◆ TO DO
A faithful, word-for-word copy of the data below is required, without pictures.

*** RECORDED INFORMATION

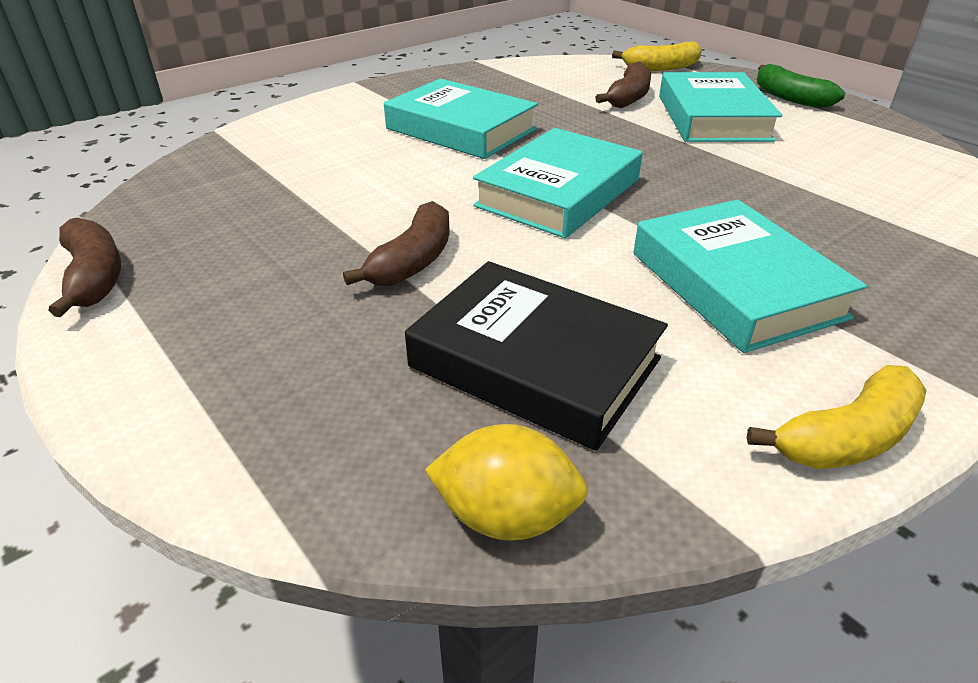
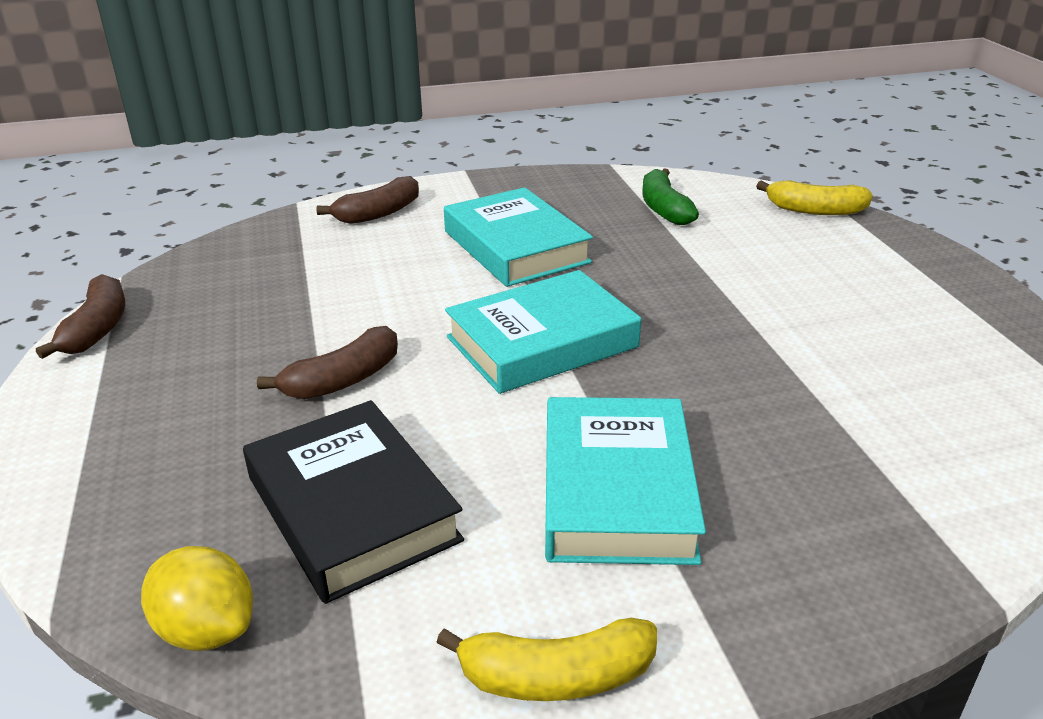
camera: 25 degrees right, 5 degrees down
brown banana [595,61,651,108] -> brown banana moved to [316,176,419,224]
turquoise book [659,72,782,142] -> none
green banana [757,64,845,108] -> green banana moved to [642,168,699,225]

******

◆ SOLUTION FOR THIS TASK
camera: 25 degrees right, 5 degrees down
brown banana [595,61,651,108] -> brown banana moved to [316,176,419,224]
turquoise book [659,72,782,142] -> none
green banana [757,64,845,108] -> green banana moved to [642,168,699,225]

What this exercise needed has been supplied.